_What the exercise asks_
Would you return, word for word, the lines of the data below from the line with "white egg: 0 -> 1" through the line with "white rolling pin: 2 -> 3", and no others?

_Data to use_
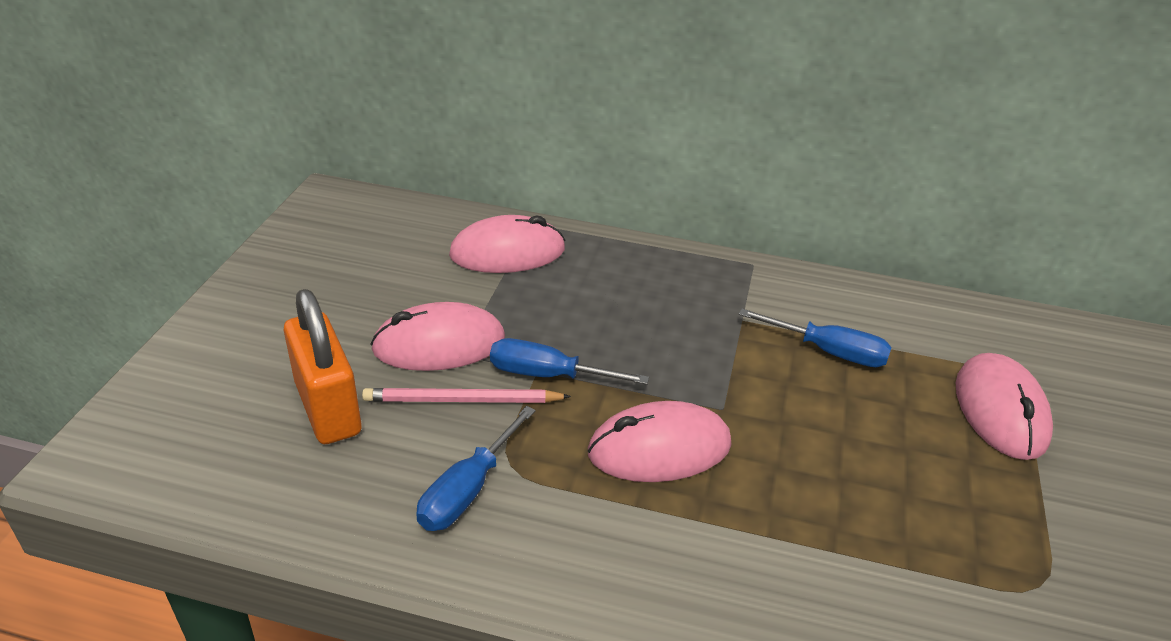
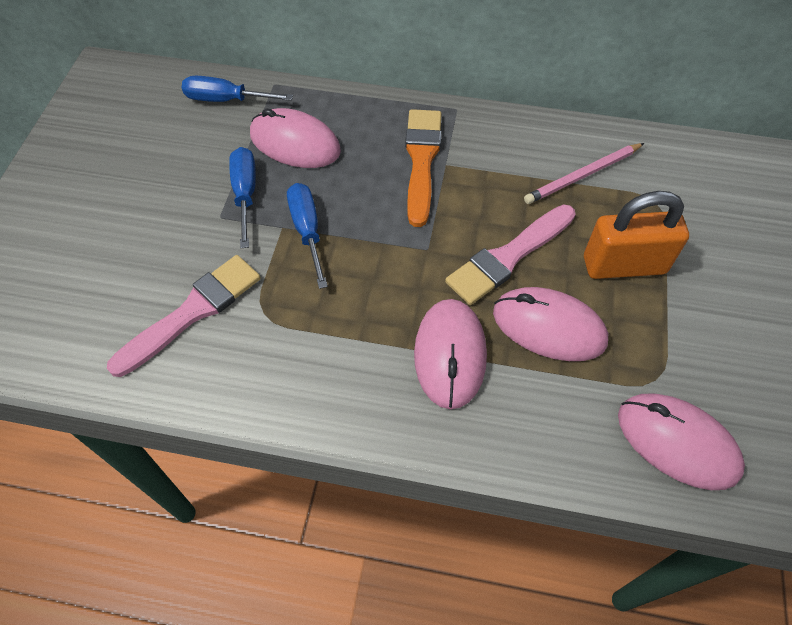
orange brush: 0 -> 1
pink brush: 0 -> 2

==

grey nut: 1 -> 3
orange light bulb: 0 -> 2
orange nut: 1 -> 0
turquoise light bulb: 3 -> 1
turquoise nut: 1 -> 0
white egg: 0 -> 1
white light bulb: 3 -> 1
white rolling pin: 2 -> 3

_Response box_
white egg: 0 -> 1
white light bulb: 3 -> 1
white rolling pin: 2 -> 3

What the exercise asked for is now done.